> [Provided data]
# # # # # # #

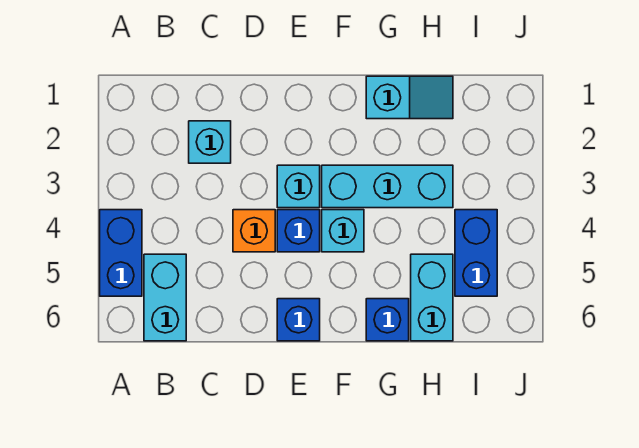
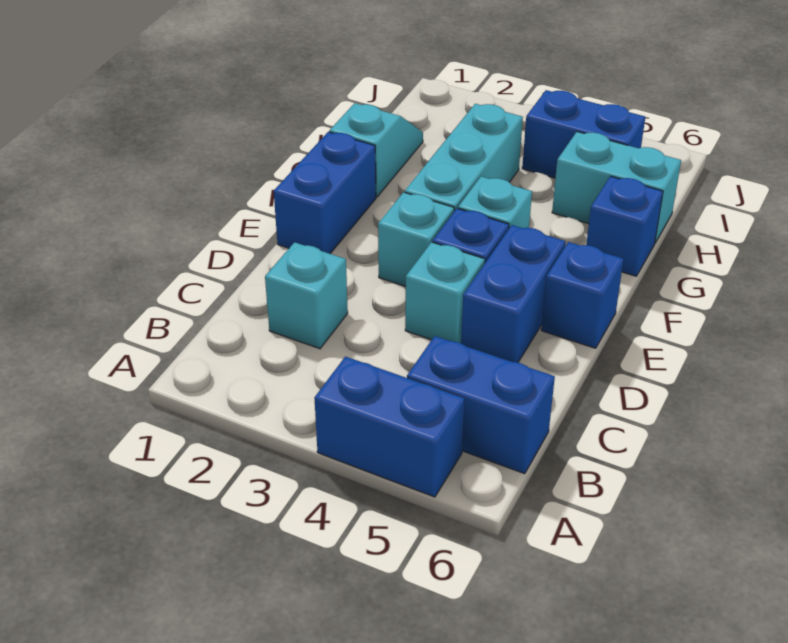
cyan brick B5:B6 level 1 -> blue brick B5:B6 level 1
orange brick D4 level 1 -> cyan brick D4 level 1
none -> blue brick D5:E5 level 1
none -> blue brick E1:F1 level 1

# # # # # # #

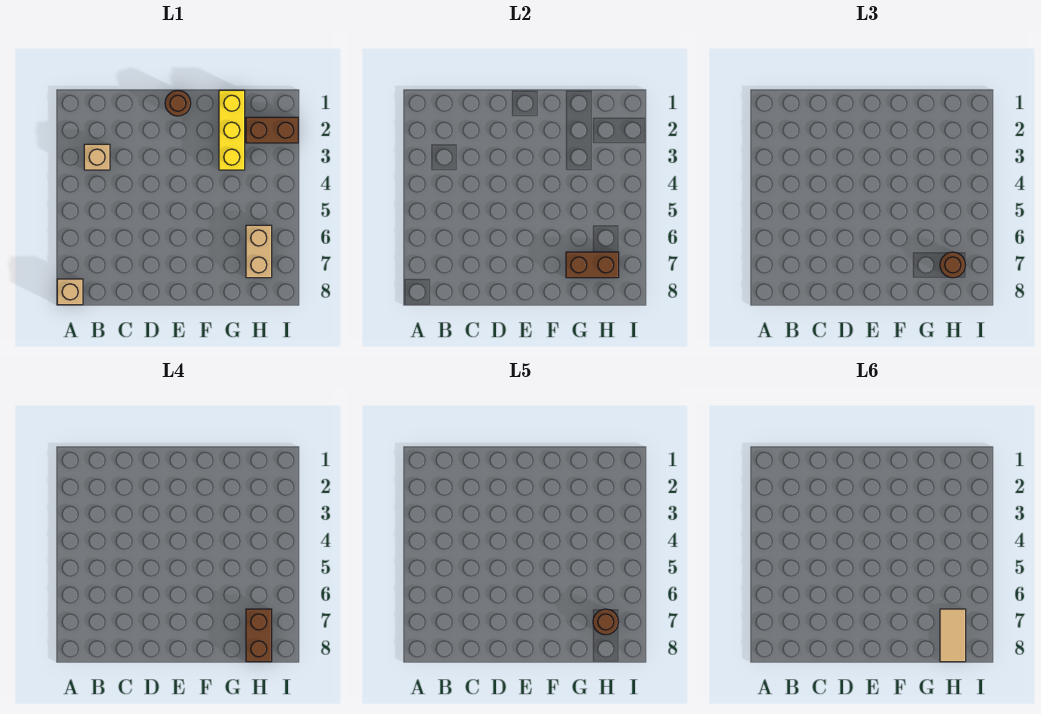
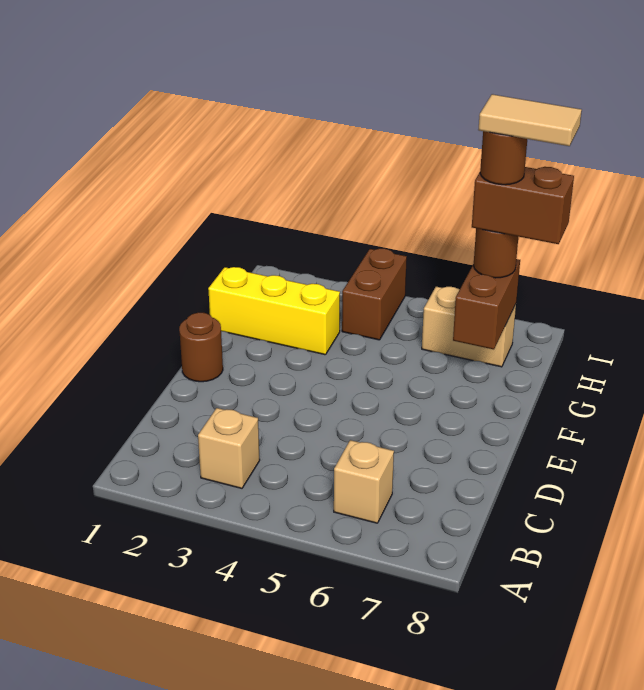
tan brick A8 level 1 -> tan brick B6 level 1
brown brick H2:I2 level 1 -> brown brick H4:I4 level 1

# # # # # # #

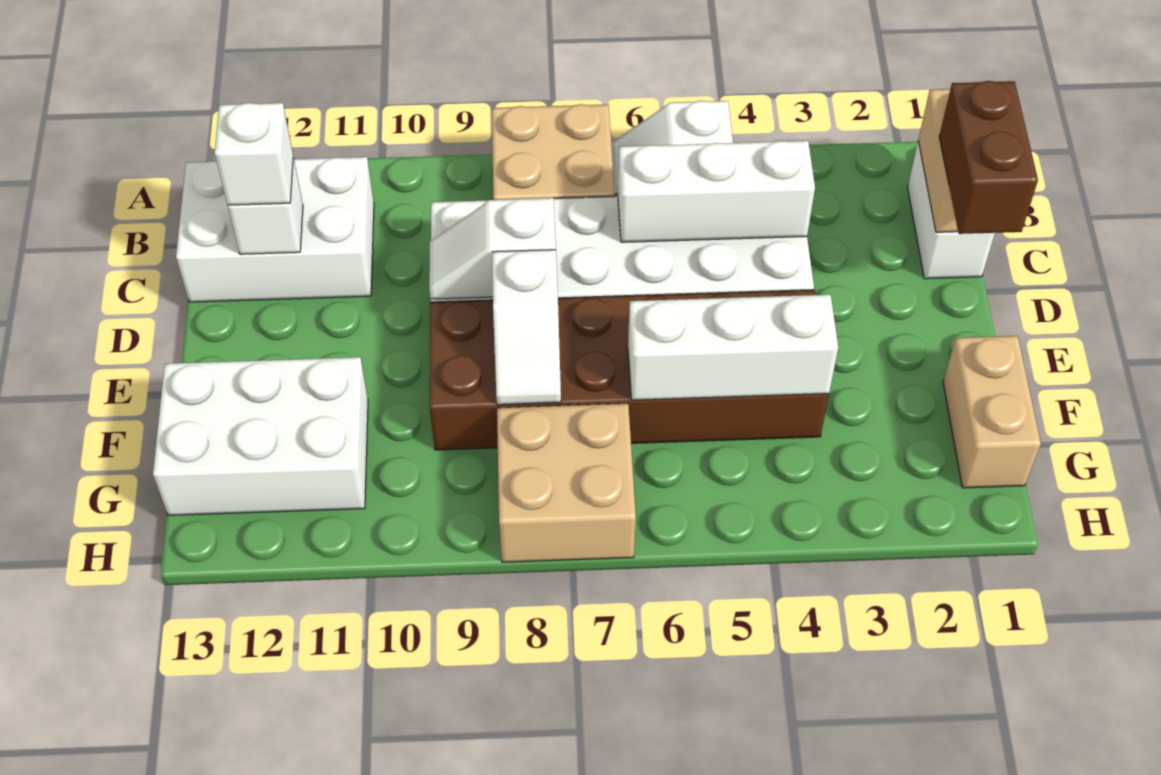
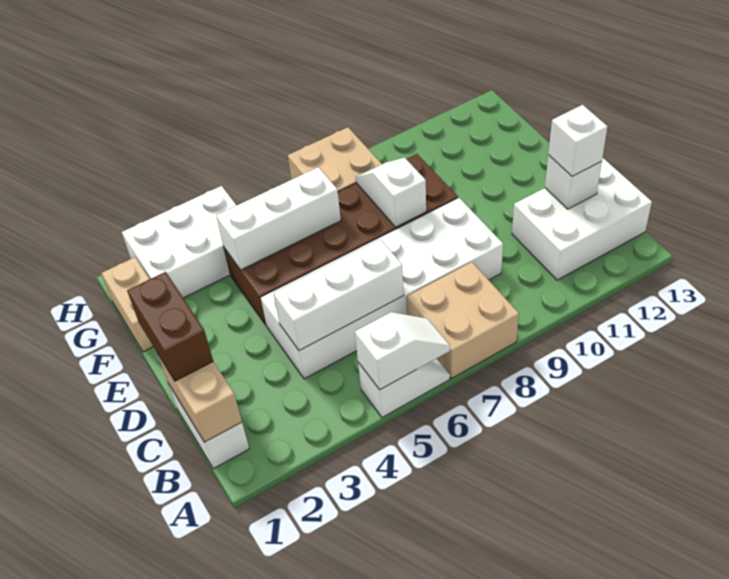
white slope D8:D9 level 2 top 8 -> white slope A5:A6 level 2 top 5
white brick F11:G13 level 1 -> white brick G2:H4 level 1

# # # # # # #

> [Work to be completed] What are the lines above that hold the string "white"? Copy them.

> [Solution to this problem]
white slope D8:D9 level 2 top 8 -> white slope A5:A6 level 2 top 5
white brick F11:G13 level 1 -> white brick G2:H4 level 1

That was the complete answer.